### THE REQUEST
In the data below, rename "basket" to "hamper" and give the lines again, running from the start of the data through the line containing "(B) teddy bear", with everything else unchanged and the pictures left out.

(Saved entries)
- - - - -

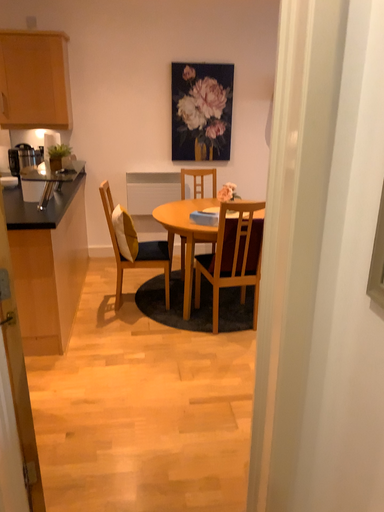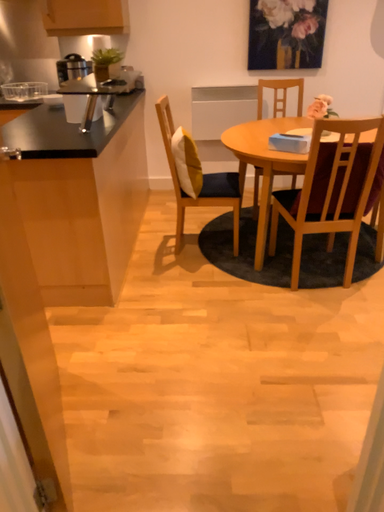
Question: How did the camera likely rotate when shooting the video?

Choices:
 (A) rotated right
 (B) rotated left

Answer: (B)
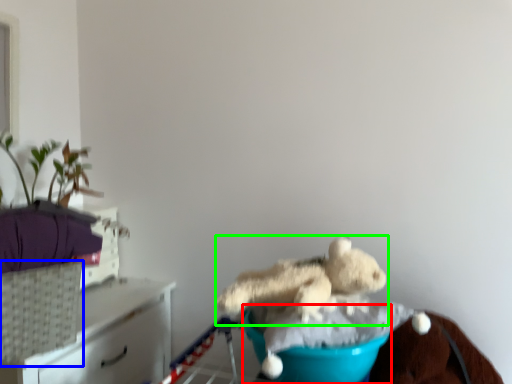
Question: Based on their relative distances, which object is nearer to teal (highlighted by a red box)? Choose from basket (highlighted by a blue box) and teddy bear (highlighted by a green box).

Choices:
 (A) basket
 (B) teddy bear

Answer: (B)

- - - - -

### COMPLETED TASK
Question: How did the camera likely rotate when shooting the video?

Choices:
 (A) rotated right
 (B) rotated left

Answer: (B)
Question: Based on their relative distances, which object is nearer to teal (highlighted by a red box)? Choose from hamper (highlighted by a blue box) and teddy bear (highlighted by a green box).

Choices:
 (A) hamper
 (B) teddy bear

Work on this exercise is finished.